Source data:
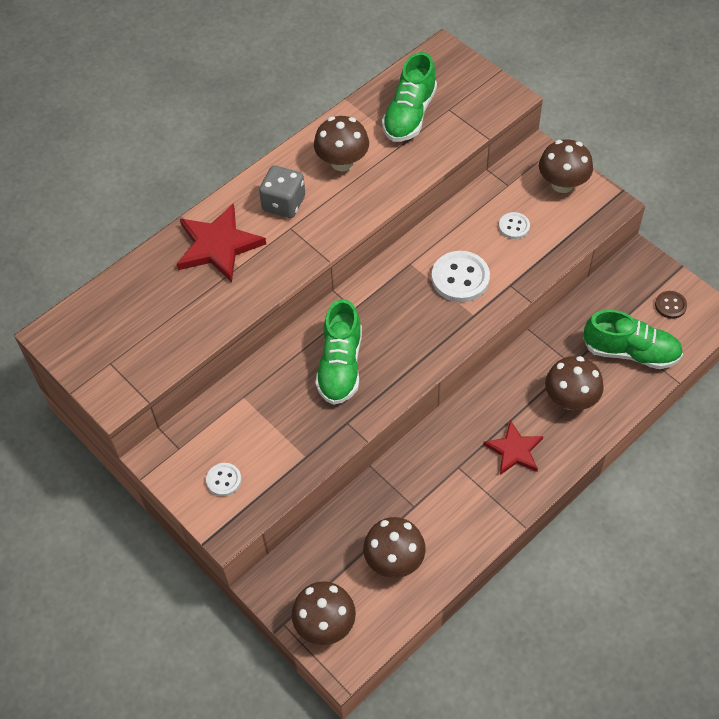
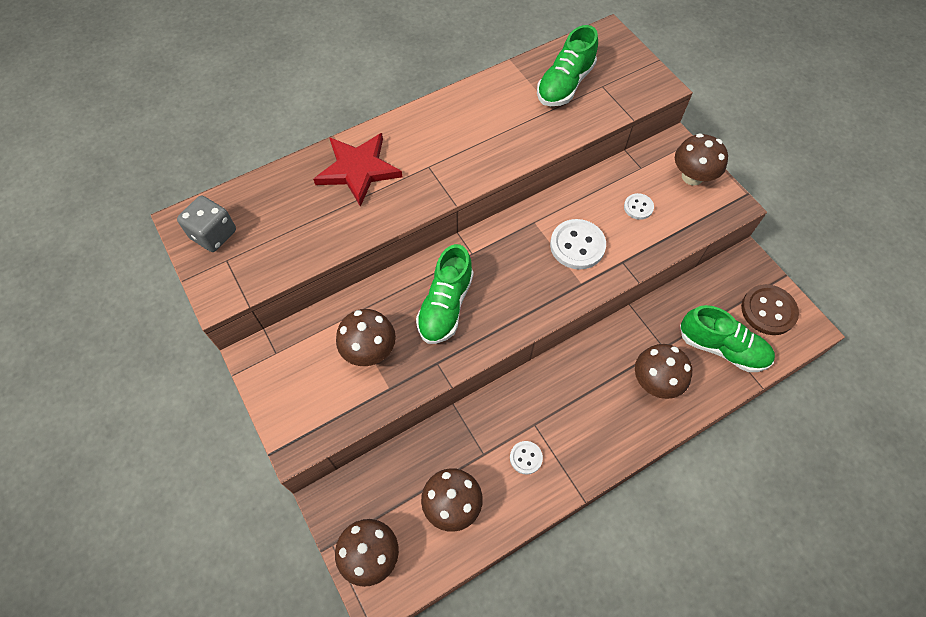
camera: 10 degrees right, 5 degrees up
(224, 480) = (307, 394): white button -> white button (526, 458)
(284, 203) = (429, 143): grey dice -> grey dice (213, 234)
(342, 162) = (492, 115): brown mushroom -> brown mushroom (369, 350)
(514, 450) = (591, 420): red star -> none
(670, 305) = (768, 311): brown button -> brown button, size x1.82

Exercise directions: Find how many lines in the entries above use the word "button". Write the number alone.

Solution to the exercise: 2